#### [What you need to do]
Your job is to return each record exactly, minus any pictures.
*** Opening Dataset ***
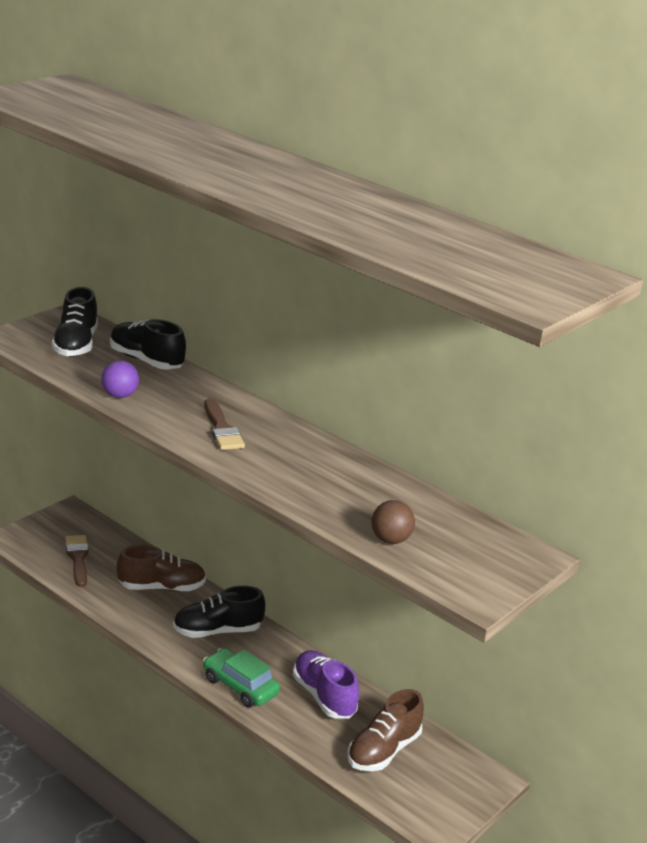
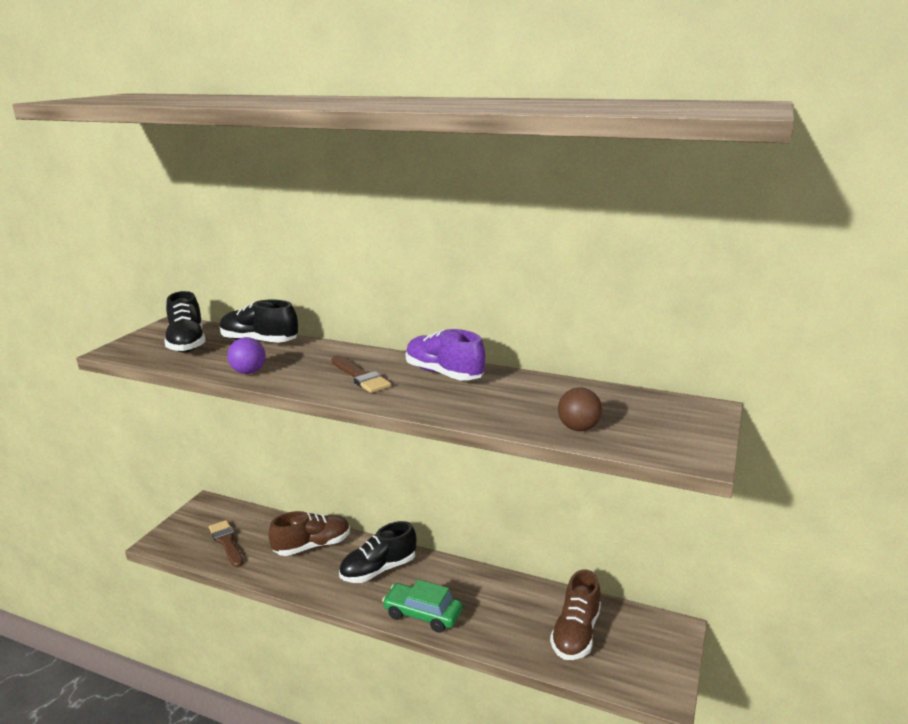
camera: 15 degrees left, 5 degrees down
(324, 696) = (498, 600): purple shoe -> purple shoe (444, 374)

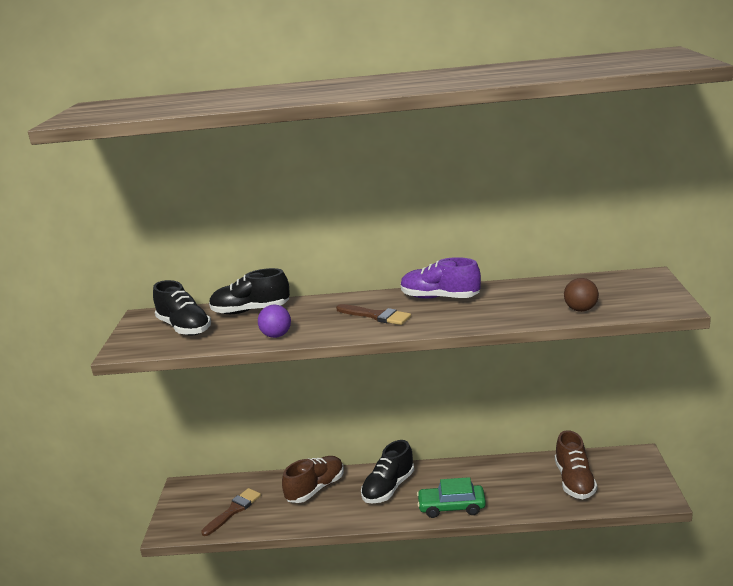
camera: 20 degrees left, 0 degrees up
(226, 542) = (234, 510): brown brush -> brown brush turned 90 degrees clockwise

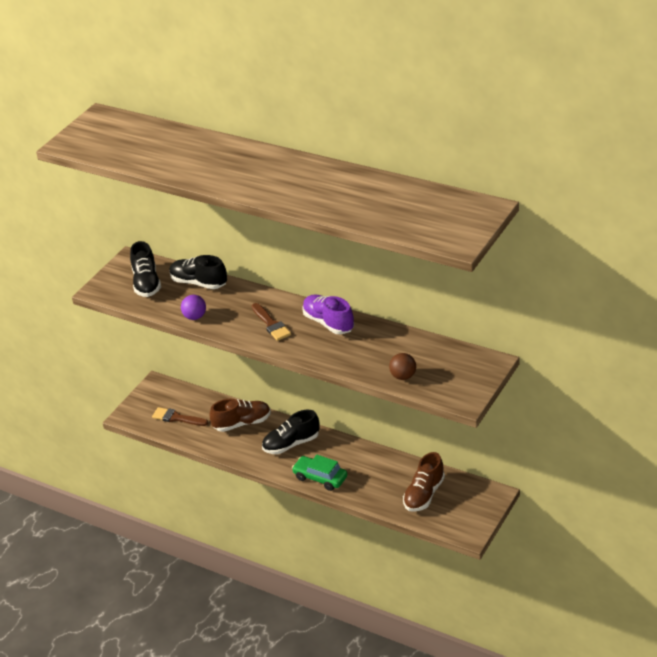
camera: 30 degrees right, 15 degrees up
(234, 510) = (177, 418): brown brush -> brown brush turned 135 degrees counterclockwise

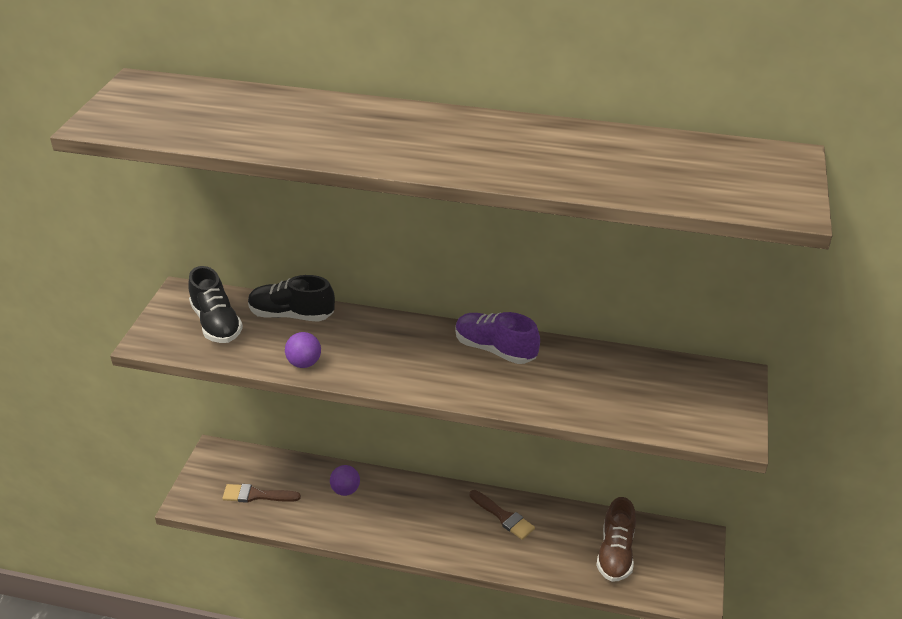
camera: 20 degrees left, 0 degrees up
(242, 423) = (345, 490): brown shoe -> purple ball
(271, 324) = (417, 361): brown brush -> brown brush (503, 516)
(291, 444) = (419, 509): black shoe -> none
(320, 478) = (475, 551): green car -> none
(403, 376) = (635, 412): brown ball -> none

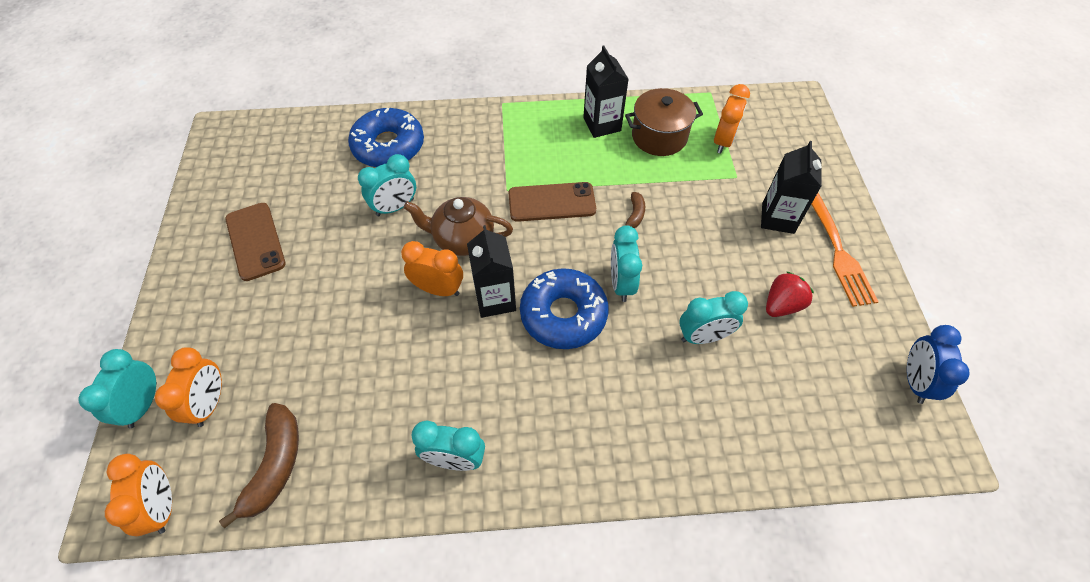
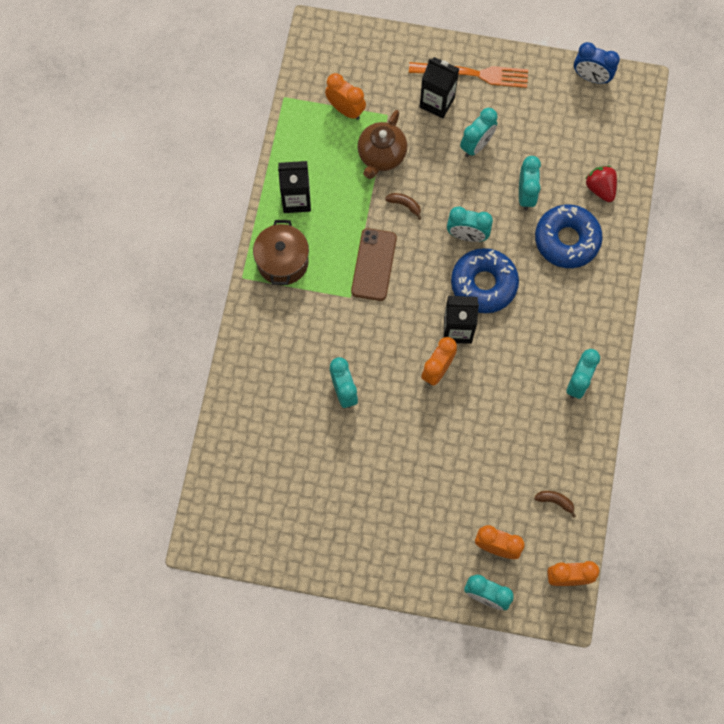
camera: 75 degrees left, 15 degrees up
(255, 241) = (349, 510): brown phone -> none
(275, 465) = (555, 501): brown banana -> brown banana, size x0.51
(388, 146) = (269, 387): blue donut -> blue donut (567, 240)
(463, 239) = (393, 342): brown teapot -> brown teapot (381, 155)
(659, 136) = (325, 158): brown pot -> brown pot (282, 262)
(744, 268) = (476, 145): none -> turquoise clock
(781, 305) = (514, 133): red strawberry -> red strawberry (600, 188)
*** Closing Dataset ***
#### [Solved problem]
camera: 15 degrees left, 5 degrees down
(324, 696) = (498, 600): purple shoe -> purple shoe (444, 374)

camera: 20 degrees left, 0 degrees up
(226, 542) = (234, 510): brown brush -> brown brush turned 90 degrees clockwise

camera: 30 degrees right, 15 degrees up
(234, 510) = (177, 418): brown brush -> brown brush turned 135 degrees counterclockwise

camera: 20 degrees left, 0 degrees up
(242, 423) = (345, 490): brown shoe -> purple ball
(271, 324) = (417, 361): brown brush -> brown brush (503, 516)
(291, 444) = (419, 509): black shoe -> none
(320, 478) = (475, 551): green car -> none
(403, 376) = (635, 412): brown ball -> none

camera: 75 degrees left, 15 degrees up
(255, 241) = (349, 510): brown phone -> none
(275, 465) = (555, 501): brown banana -> brown banana, size x0.51
(388, 146) = (269, 387): blue donut -> blue donut (567, 240)
(463, 239) = (393, 342): brown teapot -> brown teapot (381, 155)
(659, 136) = (325, 158): brown pot -> brown pot (282, 262)
(744, 268) = (476, 145): none -> turquoise clock
(781, 305) = (514, 133): red strawberry -> red strawberry (600, 188)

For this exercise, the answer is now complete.